[RECORDS FOR THIS TASK — start]

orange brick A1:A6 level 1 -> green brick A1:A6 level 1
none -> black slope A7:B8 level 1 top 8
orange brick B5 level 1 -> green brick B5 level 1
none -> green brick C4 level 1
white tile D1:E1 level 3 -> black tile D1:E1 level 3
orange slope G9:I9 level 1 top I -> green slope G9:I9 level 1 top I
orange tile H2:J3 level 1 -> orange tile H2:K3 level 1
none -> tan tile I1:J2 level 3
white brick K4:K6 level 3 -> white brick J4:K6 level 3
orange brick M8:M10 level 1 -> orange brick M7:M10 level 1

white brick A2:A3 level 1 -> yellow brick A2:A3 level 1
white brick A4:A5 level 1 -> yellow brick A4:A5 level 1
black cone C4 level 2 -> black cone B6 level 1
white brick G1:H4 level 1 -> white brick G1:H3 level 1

[RECORDS FOR THIS TASK — finish]
[RECORDS FOR THIS TASK — start]

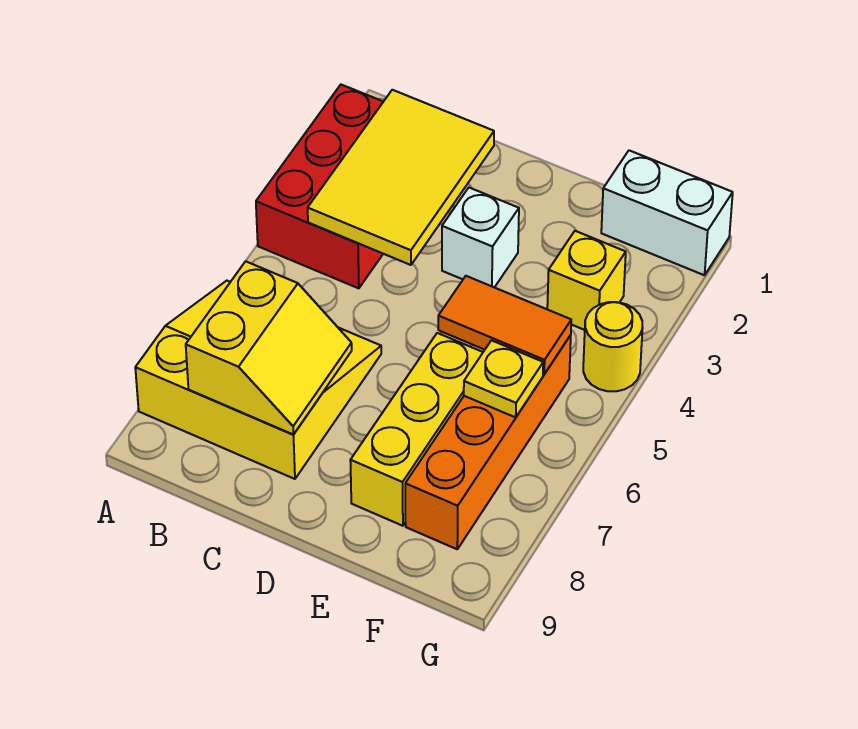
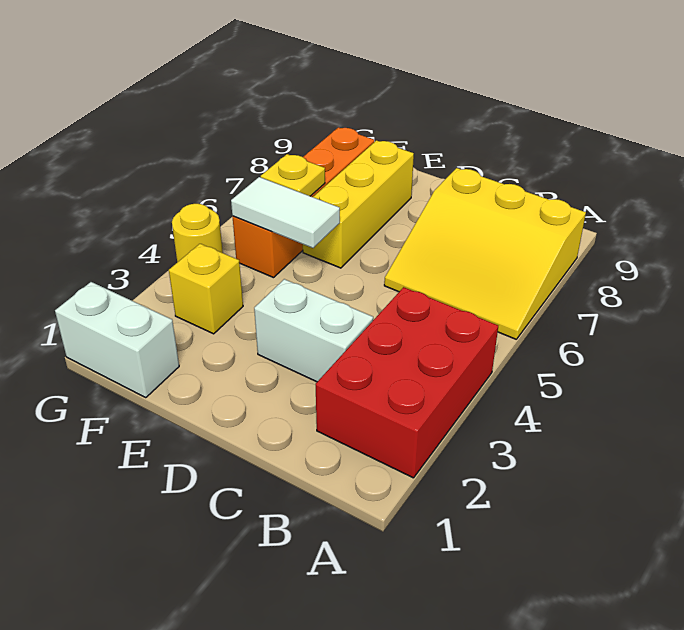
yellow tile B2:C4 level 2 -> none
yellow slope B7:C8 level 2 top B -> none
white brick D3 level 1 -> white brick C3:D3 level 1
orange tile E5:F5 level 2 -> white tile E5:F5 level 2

[RECORDS FOR THIS TASK — finish]
[RECORDS FOR THIS TASK — start]

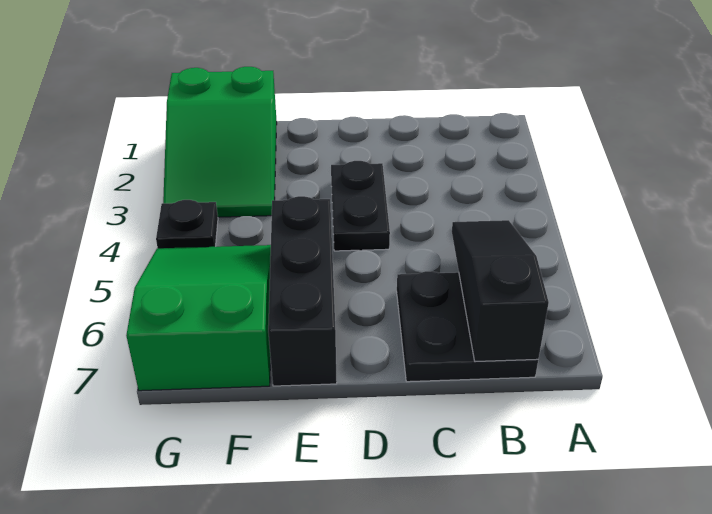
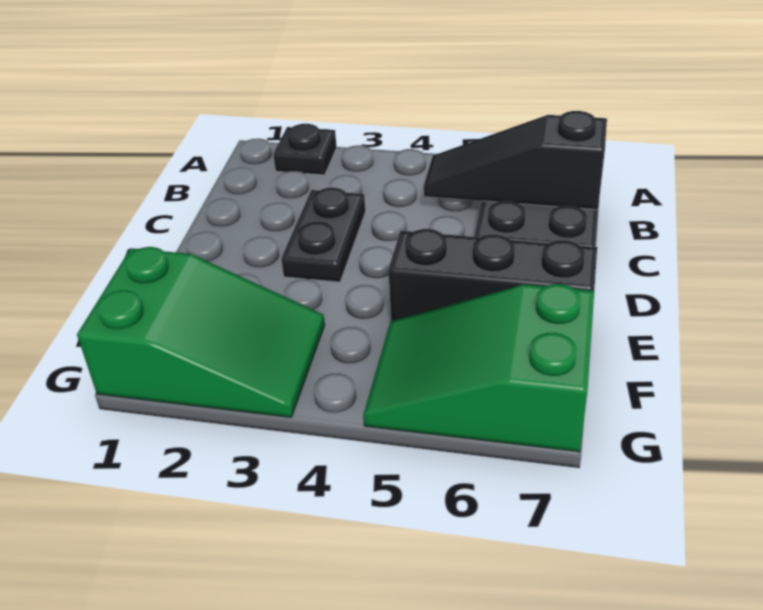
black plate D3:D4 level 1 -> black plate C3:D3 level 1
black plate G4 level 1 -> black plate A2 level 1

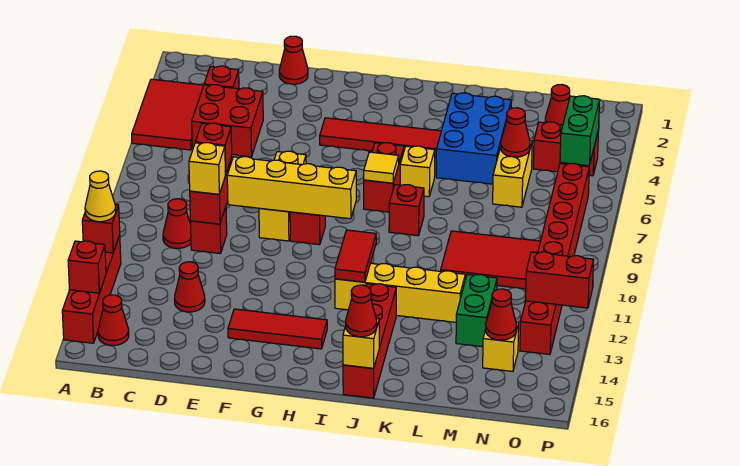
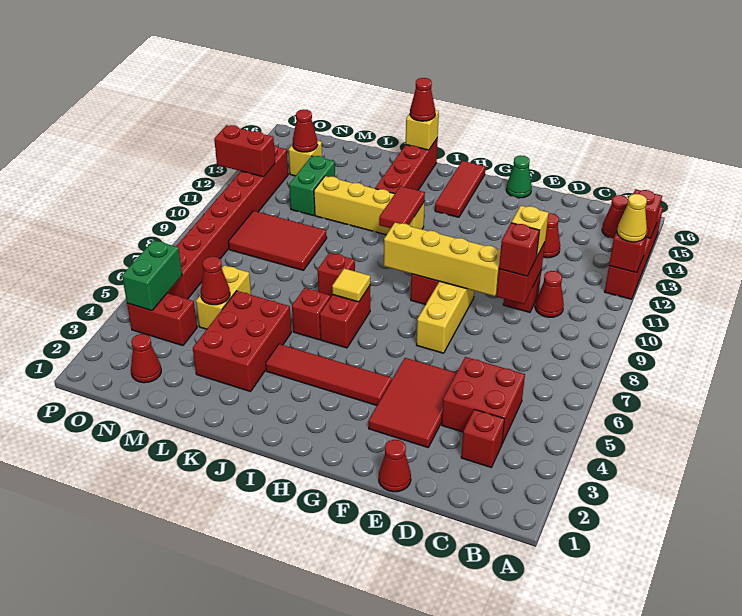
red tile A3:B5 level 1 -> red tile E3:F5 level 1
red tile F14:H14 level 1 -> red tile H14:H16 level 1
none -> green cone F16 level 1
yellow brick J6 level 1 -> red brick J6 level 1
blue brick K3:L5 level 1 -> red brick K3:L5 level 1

[RECORDS FOR THIS TASK — finish]

▶ **BRIEF**
Every line above from the line with "none -> green brick C4 level 1" to the line with "white brick G1:H4", inclusive, must be returned exactly; no other line belongs in the reply.

▶ **WRITTEN REPLY**
none -> green brick C4 level 1
white tile D1:E1 level 3 -> black tile D1:E1 level 3
orange slope G9:I9 level 1 top I -> green slope G9:I9 level 1 top I
orange tile H2:J3 level 1 -> orange tile H2:K3 level 1
none -> tan tile I1:J2 level 3
white brick K4:K6 level 3 -> white brick J4:K6 level 3
orange brick M8:M10 level 1 -> orange brick M7:M10 level 1

white brick A2:A3 level 1 -> yellow brick A2:A3 level 1
white brick A4:A5 level 1 -> yellow brick A4:A5 level 1
black cone C4 level 2 -> black cone B6 level 1
white brick G1:H4 level 1 -> white brick G1:H3 level 1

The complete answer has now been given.